**EXERCISE DESCRIPTION:** Go through the listing below and list every line with "DGND".
BEGIN MATERIAL FOR THE TASK
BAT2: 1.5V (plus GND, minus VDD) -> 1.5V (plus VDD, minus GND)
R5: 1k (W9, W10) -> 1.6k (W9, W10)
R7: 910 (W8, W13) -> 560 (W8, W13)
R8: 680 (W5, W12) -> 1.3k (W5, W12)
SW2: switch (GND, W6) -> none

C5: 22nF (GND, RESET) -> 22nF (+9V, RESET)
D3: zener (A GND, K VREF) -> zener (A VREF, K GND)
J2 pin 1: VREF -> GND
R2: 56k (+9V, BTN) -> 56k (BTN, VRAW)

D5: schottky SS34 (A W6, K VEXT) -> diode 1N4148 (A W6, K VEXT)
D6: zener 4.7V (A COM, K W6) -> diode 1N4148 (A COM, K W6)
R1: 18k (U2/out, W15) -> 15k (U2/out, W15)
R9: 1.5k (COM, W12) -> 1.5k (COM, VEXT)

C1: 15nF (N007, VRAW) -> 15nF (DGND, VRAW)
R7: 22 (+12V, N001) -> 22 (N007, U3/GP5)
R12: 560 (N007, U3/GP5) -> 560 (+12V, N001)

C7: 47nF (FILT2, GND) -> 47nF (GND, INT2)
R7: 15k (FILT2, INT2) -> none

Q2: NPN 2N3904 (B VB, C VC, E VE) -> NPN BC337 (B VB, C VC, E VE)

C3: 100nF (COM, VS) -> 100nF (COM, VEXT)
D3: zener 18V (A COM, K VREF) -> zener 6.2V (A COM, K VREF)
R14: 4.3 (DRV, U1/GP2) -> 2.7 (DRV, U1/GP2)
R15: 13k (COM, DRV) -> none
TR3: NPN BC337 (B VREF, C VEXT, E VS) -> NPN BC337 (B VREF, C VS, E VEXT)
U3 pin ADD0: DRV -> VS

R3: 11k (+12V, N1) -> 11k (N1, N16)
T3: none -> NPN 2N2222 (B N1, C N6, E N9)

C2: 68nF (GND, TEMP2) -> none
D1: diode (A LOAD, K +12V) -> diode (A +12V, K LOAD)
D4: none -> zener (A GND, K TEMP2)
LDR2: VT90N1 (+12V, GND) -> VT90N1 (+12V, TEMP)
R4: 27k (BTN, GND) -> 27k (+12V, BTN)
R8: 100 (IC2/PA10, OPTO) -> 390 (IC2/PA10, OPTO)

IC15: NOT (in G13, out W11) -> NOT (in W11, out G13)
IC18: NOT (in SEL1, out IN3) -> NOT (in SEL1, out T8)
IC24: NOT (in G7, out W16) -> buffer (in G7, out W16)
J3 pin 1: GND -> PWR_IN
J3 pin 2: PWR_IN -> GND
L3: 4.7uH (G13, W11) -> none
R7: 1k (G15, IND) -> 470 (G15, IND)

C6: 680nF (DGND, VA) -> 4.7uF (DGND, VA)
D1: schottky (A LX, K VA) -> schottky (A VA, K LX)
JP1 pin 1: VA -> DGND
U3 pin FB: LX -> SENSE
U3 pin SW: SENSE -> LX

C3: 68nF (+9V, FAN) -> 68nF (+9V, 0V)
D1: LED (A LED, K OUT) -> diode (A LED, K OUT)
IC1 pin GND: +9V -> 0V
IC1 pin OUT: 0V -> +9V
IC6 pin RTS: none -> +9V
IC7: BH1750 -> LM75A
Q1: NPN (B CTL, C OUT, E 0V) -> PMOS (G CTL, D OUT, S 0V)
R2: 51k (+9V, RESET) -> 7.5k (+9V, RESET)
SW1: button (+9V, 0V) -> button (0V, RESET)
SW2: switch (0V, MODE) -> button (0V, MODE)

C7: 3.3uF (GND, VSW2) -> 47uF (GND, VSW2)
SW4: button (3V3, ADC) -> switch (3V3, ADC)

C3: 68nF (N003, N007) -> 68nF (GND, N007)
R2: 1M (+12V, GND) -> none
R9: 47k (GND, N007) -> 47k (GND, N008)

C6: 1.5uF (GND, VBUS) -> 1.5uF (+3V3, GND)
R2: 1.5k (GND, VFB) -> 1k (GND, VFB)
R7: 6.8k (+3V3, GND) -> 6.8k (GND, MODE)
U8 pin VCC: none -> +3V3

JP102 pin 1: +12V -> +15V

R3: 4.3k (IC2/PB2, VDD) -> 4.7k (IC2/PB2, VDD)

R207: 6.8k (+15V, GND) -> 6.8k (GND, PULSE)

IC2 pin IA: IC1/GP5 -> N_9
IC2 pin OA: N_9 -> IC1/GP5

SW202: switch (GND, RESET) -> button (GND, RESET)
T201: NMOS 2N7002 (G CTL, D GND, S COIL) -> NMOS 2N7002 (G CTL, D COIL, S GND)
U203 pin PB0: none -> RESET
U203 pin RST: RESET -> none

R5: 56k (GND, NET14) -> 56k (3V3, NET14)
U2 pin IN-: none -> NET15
END MATERIAL FOR THE TASK
**SOLUTION FOR THIS PROBLEM:**
C1: 15nF (N007, VRAW) -> 15nF (DGND, VRAW)
C6: 680nF (DGND, VA) -> 4.7uF (DGND, VA)
JP1 pin 1: VA -> DGND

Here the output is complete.